### THE INPUT
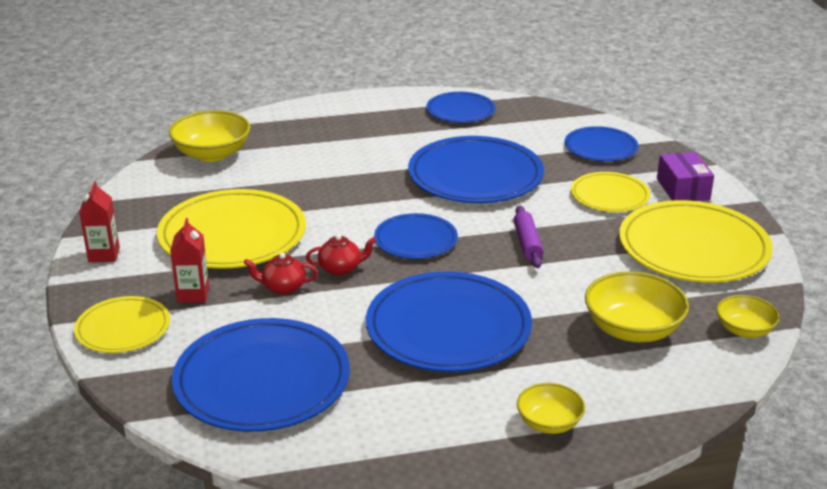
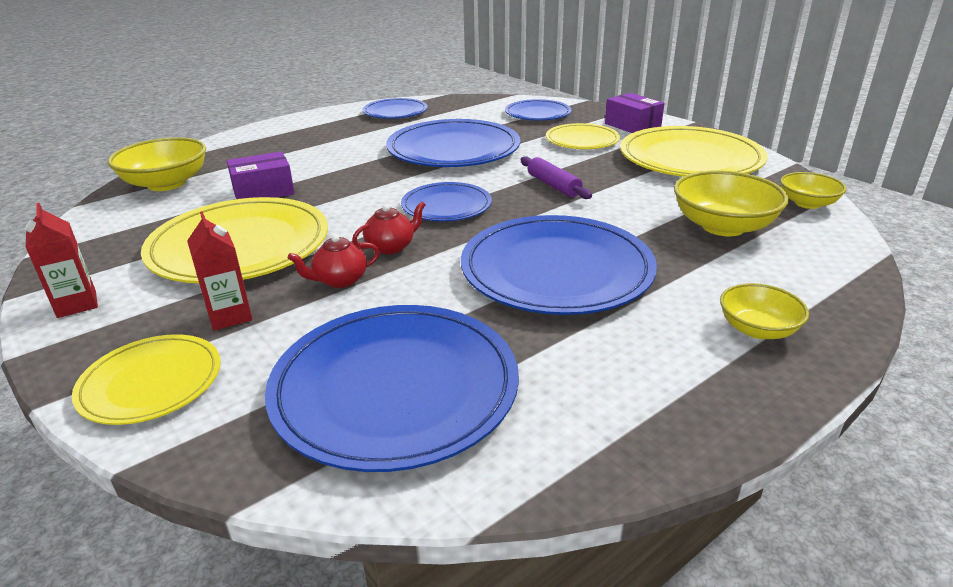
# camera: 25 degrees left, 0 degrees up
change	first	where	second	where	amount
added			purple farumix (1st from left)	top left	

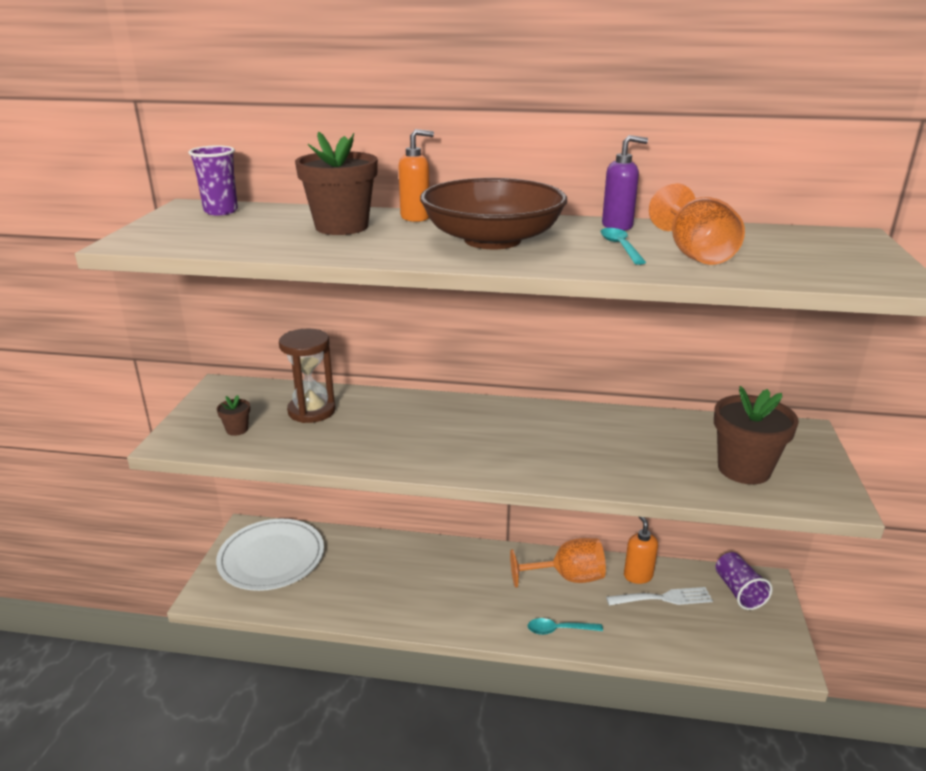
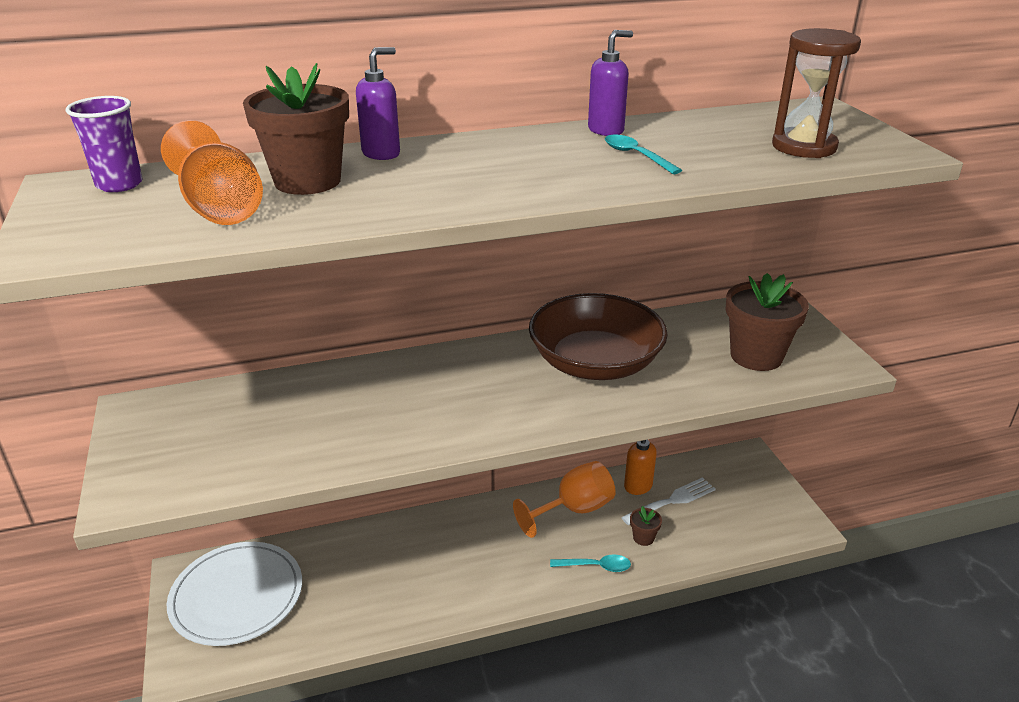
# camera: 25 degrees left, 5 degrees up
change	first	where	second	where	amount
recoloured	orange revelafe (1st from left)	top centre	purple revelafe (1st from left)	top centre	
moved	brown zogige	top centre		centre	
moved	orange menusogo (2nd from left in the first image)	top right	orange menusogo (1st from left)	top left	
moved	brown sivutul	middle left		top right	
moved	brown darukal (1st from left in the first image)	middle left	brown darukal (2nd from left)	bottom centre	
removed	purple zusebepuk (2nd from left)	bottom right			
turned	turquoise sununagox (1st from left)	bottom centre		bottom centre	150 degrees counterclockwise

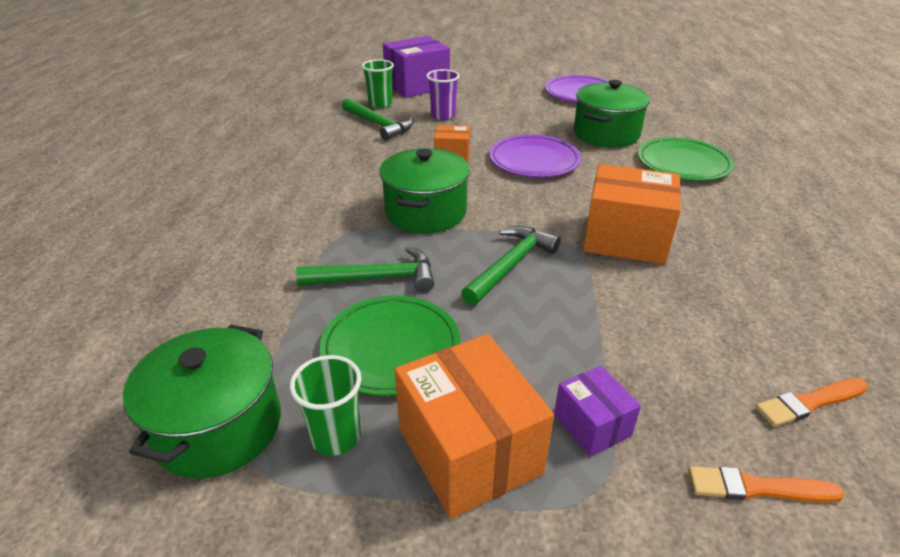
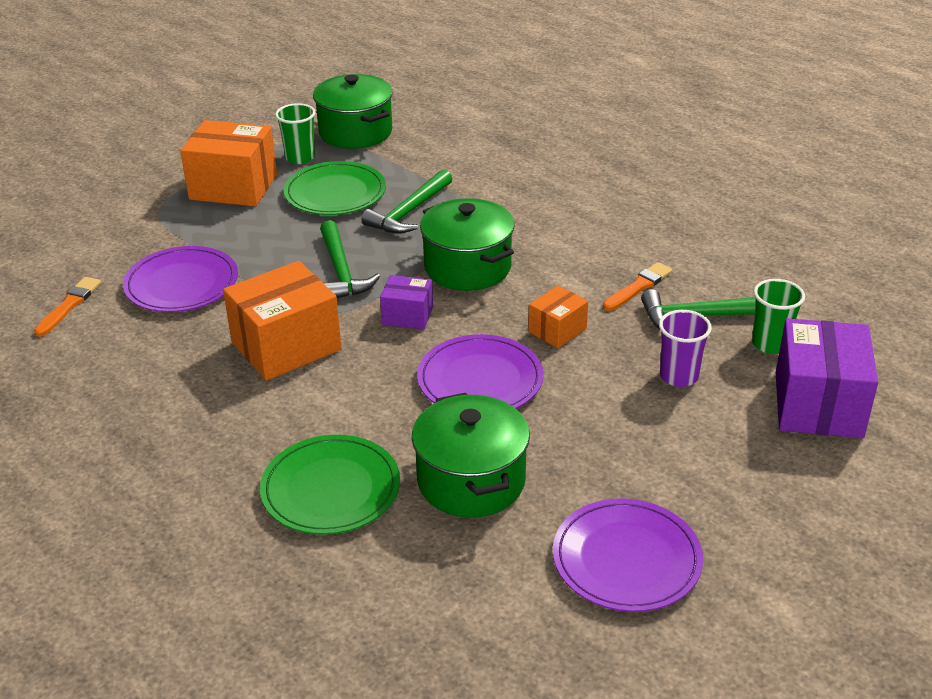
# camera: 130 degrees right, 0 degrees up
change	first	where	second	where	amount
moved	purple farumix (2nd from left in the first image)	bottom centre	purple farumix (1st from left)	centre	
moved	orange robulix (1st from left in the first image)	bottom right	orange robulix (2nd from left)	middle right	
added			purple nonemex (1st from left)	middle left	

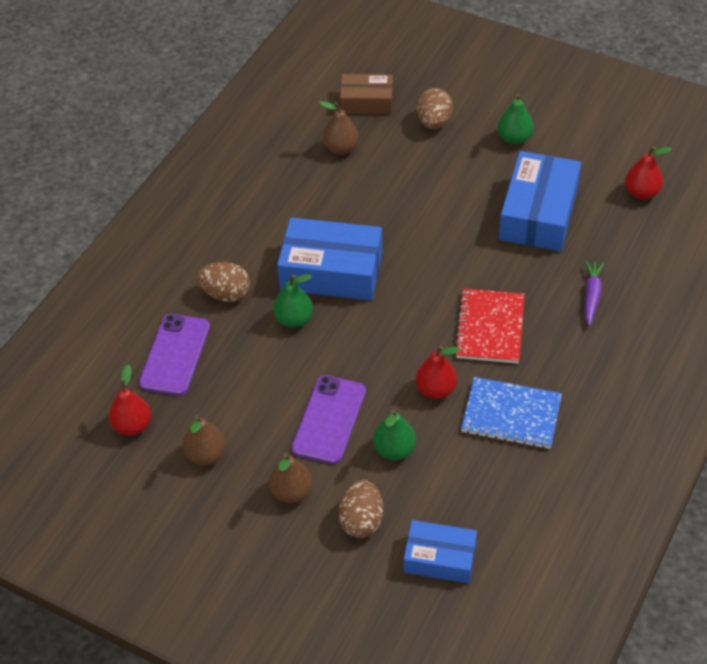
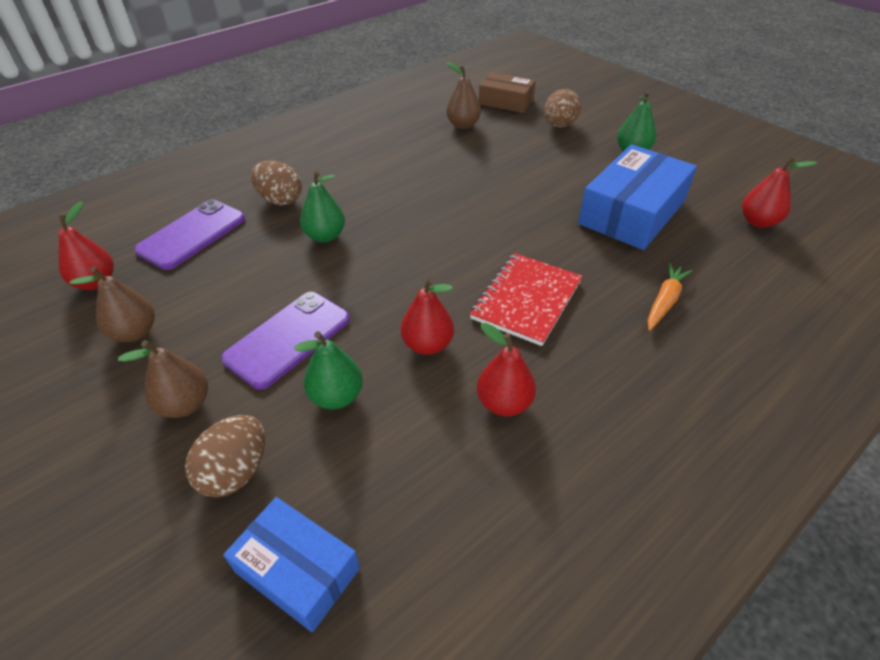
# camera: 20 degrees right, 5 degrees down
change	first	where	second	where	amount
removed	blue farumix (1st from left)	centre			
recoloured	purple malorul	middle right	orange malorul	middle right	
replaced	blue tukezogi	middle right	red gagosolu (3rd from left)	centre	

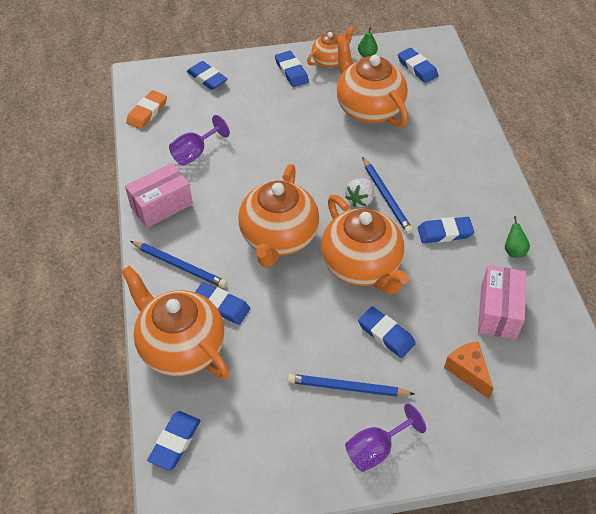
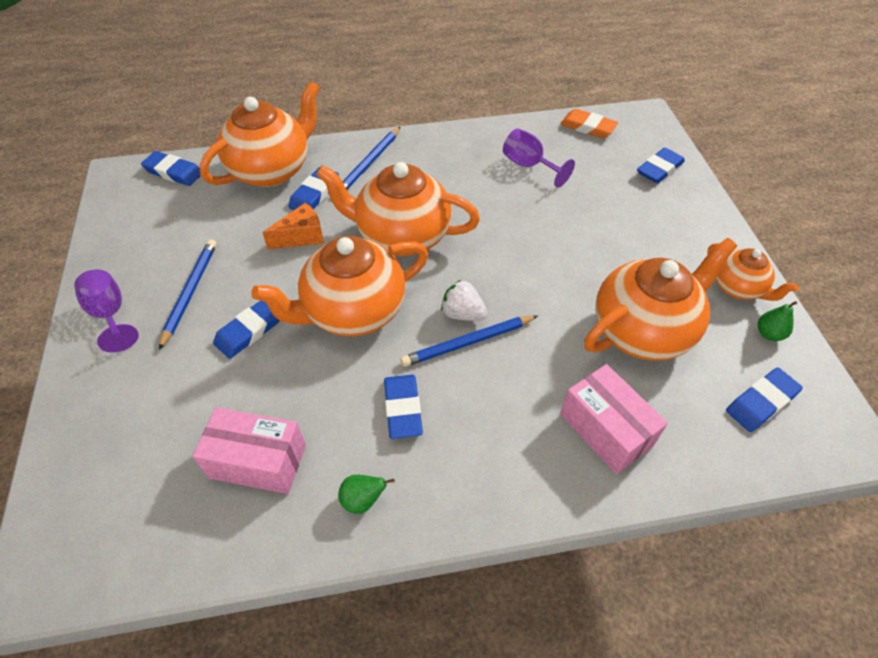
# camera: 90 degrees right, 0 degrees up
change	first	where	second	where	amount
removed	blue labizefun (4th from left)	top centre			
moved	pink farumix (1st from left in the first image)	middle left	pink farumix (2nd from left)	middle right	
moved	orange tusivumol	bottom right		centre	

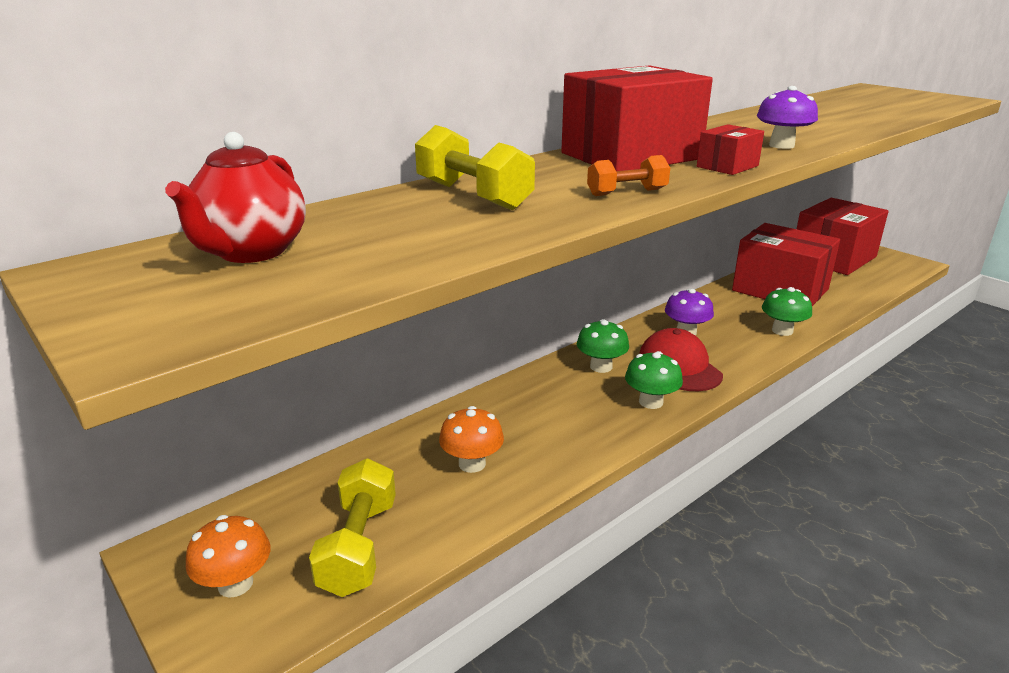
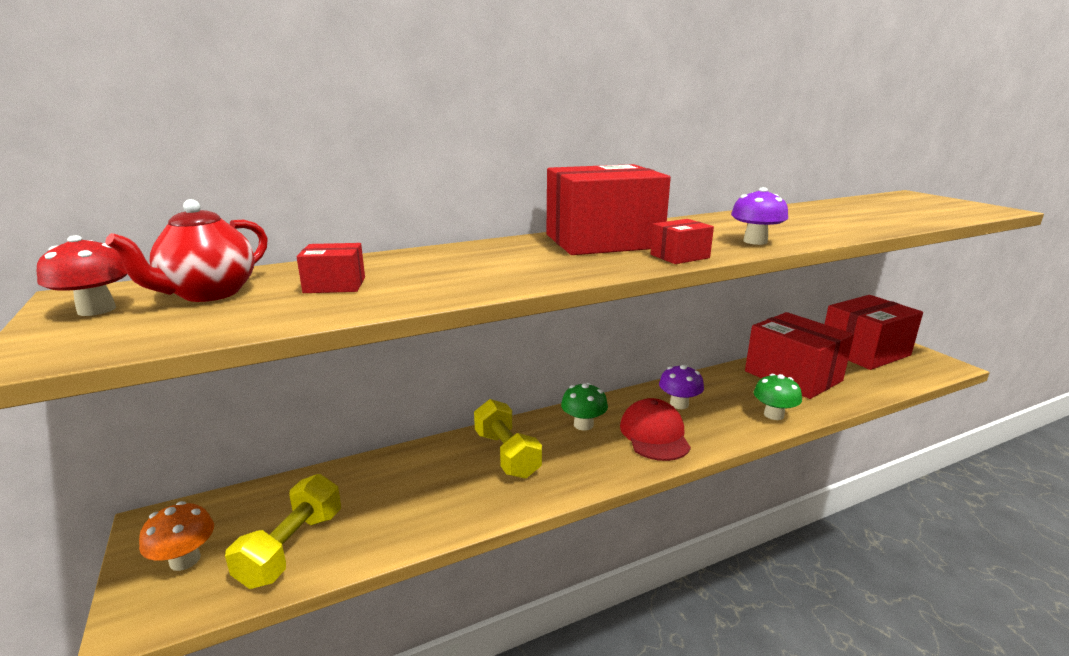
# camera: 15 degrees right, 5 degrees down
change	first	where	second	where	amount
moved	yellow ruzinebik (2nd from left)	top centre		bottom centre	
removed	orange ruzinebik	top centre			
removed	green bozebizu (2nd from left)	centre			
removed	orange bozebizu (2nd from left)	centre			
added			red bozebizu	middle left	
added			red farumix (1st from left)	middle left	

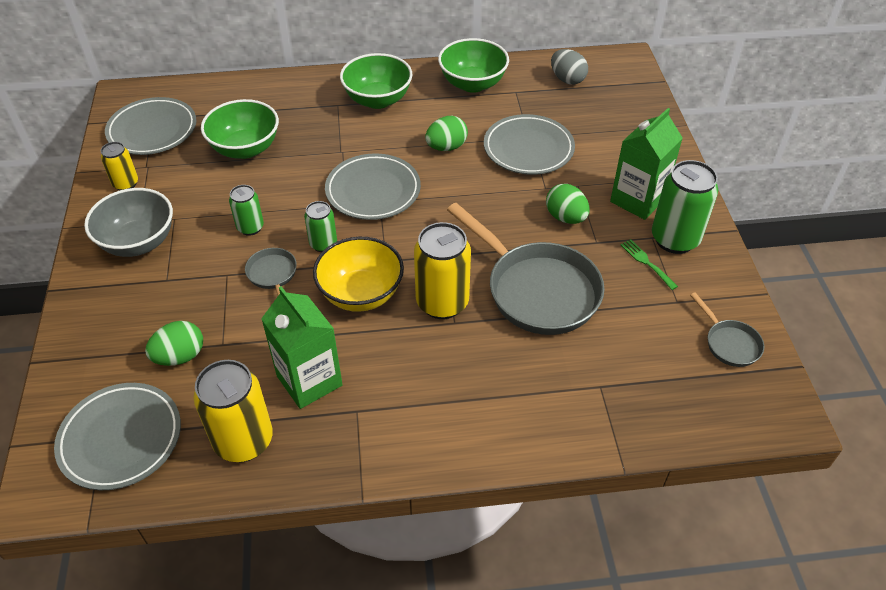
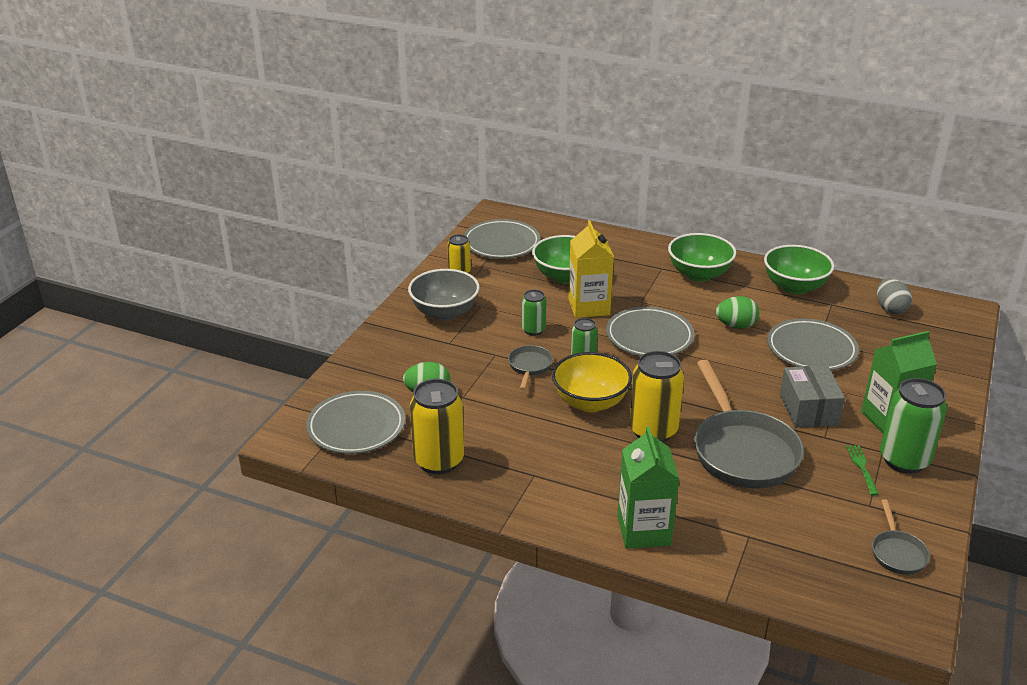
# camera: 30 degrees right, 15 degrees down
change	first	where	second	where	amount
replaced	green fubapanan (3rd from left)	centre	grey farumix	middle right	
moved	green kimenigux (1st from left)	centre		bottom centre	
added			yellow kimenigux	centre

### DESCRIPTION OF THE TASK
A word-for-word retyping of the material above is expected, without pictures.

### SOLUTION FOR THIS PROBLEM
# camera: 25 degrees left, 0 degrees up
change	first	where	second	where	amount
added			purple farumix (1st from left)	top left	

# camera: 25 degrees left, 5 degrees up
change	first	where	second	where	amount
recoloured	orange revelafe (1st from left)	top centre	purple revelafe (1st from left)	top centre	
moved	brown zogige	top centre		centre	
moved	orange menusogo (2nd from left in the first image)	top right	orange menusogo (1st from left)	top left	
moved	brown sivutul	middle left		top right	
moved	brown darukal (1st from left in the first image)	middle left	brown darukal (2nd from left)	bottom centre	
removed	purple zusebepuk (2nd from left)	bottom right			
turned	turquoise sununagox (1st from left)	bottom centre		bottom centre	150 degrees counterclockwise

# camera: 130 degrees right, 0 degrees up
change	first	where	second	where	amount
moved	purple farumix (2nd from left in the first image)	bottom centre	purple farumix (1st from left)	centre	
moved	orange robulix (1st from left in the first image)	bottom right	orange robulix (2nd from left)	middle right	
added			purple nonemex (1st from left)	middle left	

# camera: 20 degrees right, 5 degrees down
change	first	where	second	where	amount
removed	blue farumix (1st from left)	centre			
recoloured	purple malorul	middle right	orange malorul	middle right	
replaced	blue tukezogi	middle right	red gagosolu (3rd from left)	centre	

# camera: 90 degrees right, 0 degrees up
change	first	where	second	where	amount
removed	blue labizefun (4th from left)	top centre			
moved	pink farumix (1st from left in the first image)	middle left	pink farumix (2nd from left)	middle right	
moved	orange tusivumol	bottom right		centre	

# camera: 15 degrees right, 5 degrees down
change	first	where	second	where	amount
moved	yellow ruzinebik (2nd from left)	top centre		bottom centre	
removed	orange ruzinebik	top centre			
removed	green bozebizu (2nd from left)	centre			
removed	orange bozebizu (2nd from left)	centre			
added			red bozebizu	middle left	
added			red farumix (1st from left)	middle left	

# camera: 30 degrees right, 15 degrees down
change	first	where	second	where	amount
replaced	green fubapanan (3rd from left)	centre	grey farumix	middle right	
moved	green kimenigux (1st from left)	centre		bottom centre	
added			yellow kimenigux	centre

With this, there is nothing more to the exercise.